How to complete this task:
Before you write out the listing, remove the pictures; everything else stays exactly as it is.

Dataset section:
┄┄┄┄┄┄

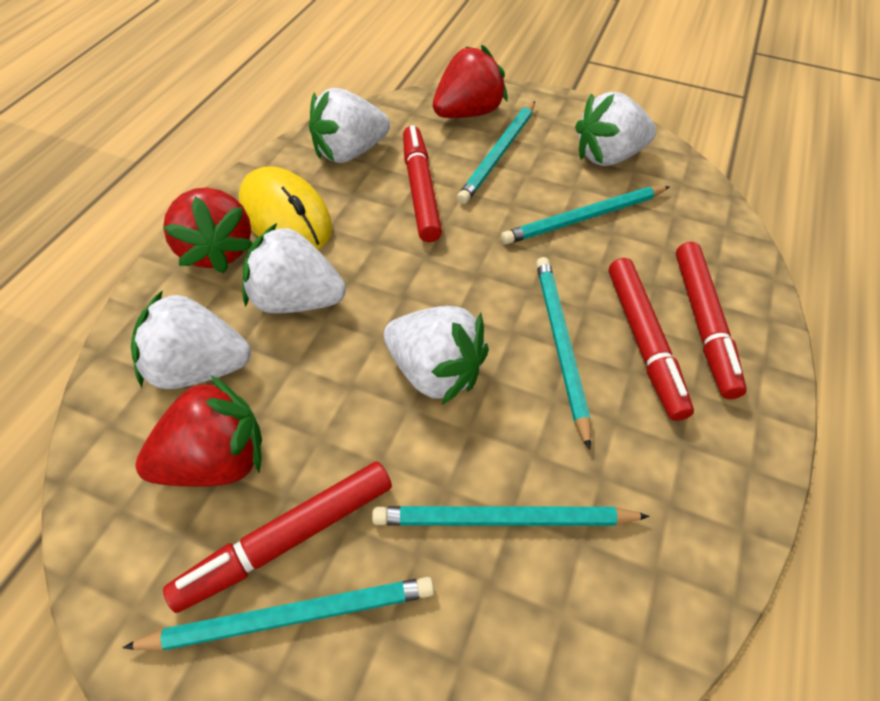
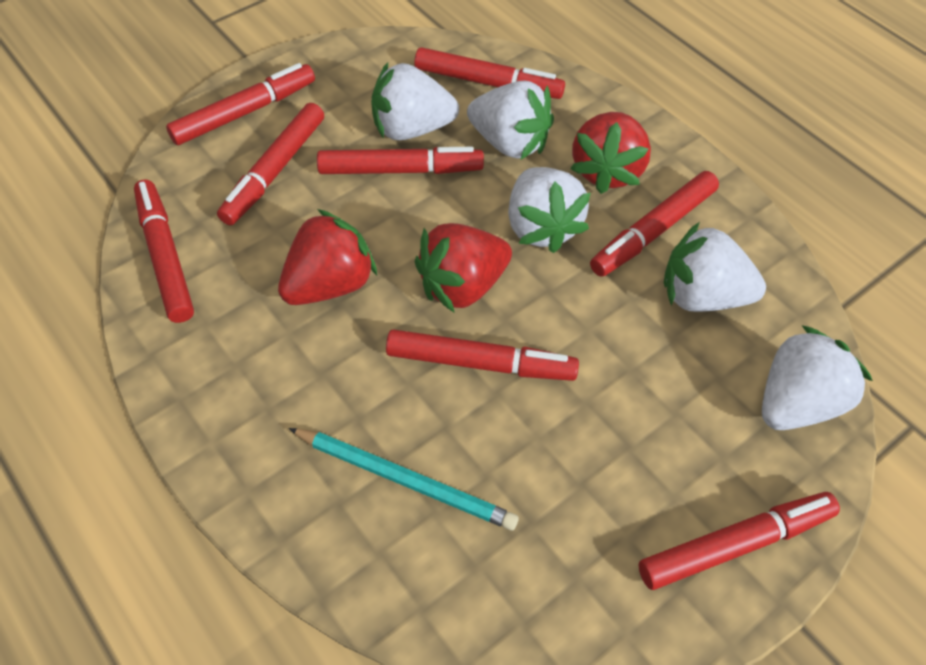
red marker: 4 -> 8
turquoise pencil: 5 -> 1
yellow mouse: 1 -> 0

┄┄┄┄┄┄

Solution for this problem:
red marker: 4 -> 8
turquoise pencil: 5 -> 1
yellow mouse: 1 -> 0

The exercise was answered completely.